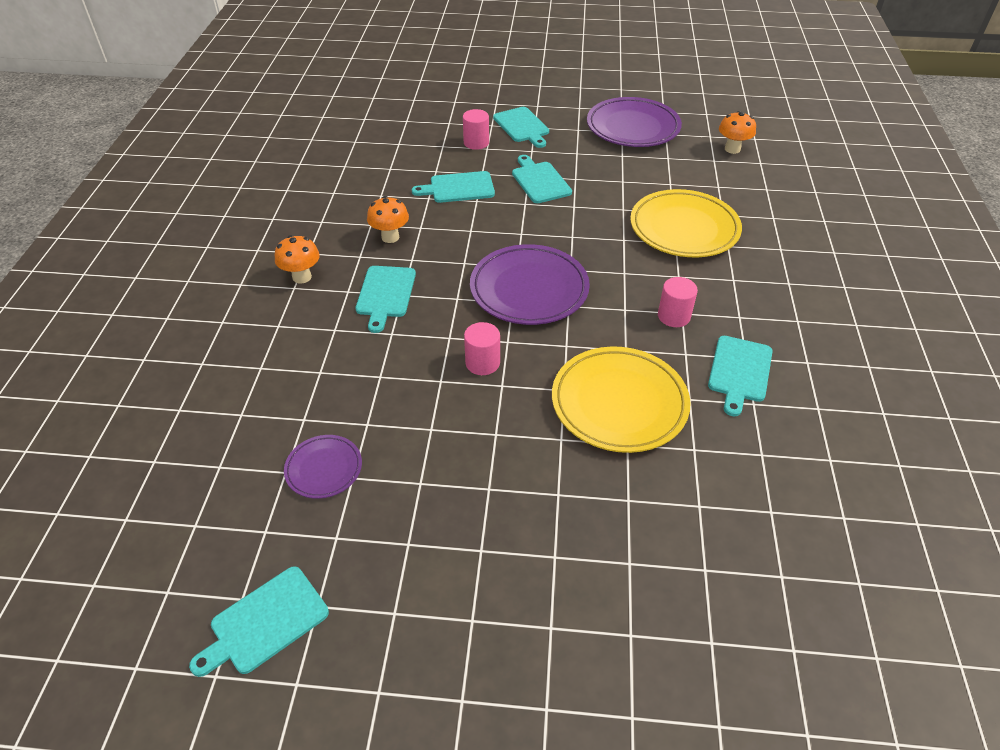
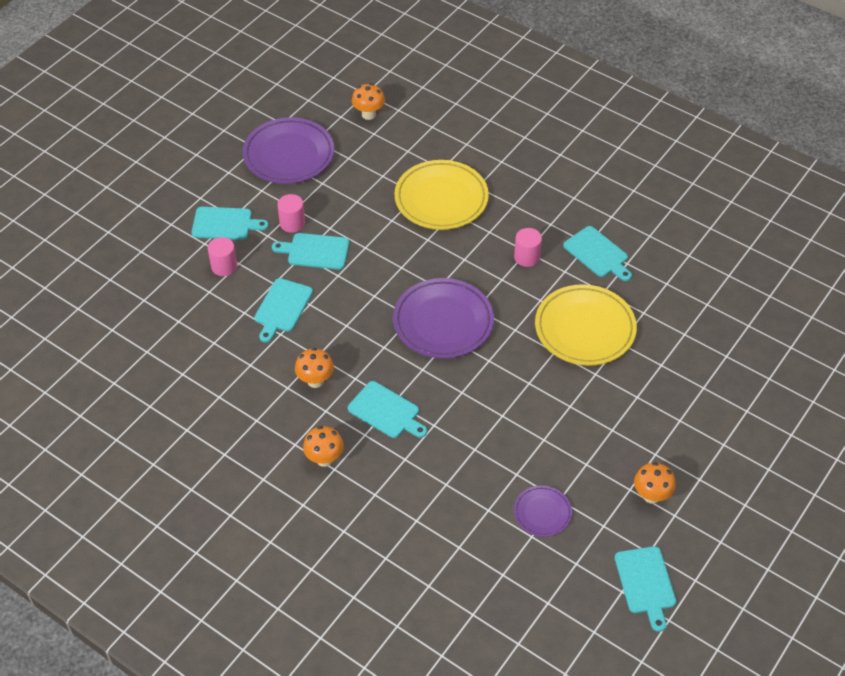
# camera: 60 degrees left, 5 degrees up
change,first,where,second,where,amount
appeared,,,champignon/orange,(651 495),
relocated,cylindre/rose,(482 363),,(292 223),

----------

» **WHAT YOU WILL DO**:
Could you set down exactly the lines above, from the one containing "change,first,where,second,where,amount" through the last, including both and nothing else?

» **EXERCISE RESULT**:
change,first,where,second,where,amount
appeared,,,champignon/orange,(651 495),
relocated,cylindre/rose,(482 363),,(292 223),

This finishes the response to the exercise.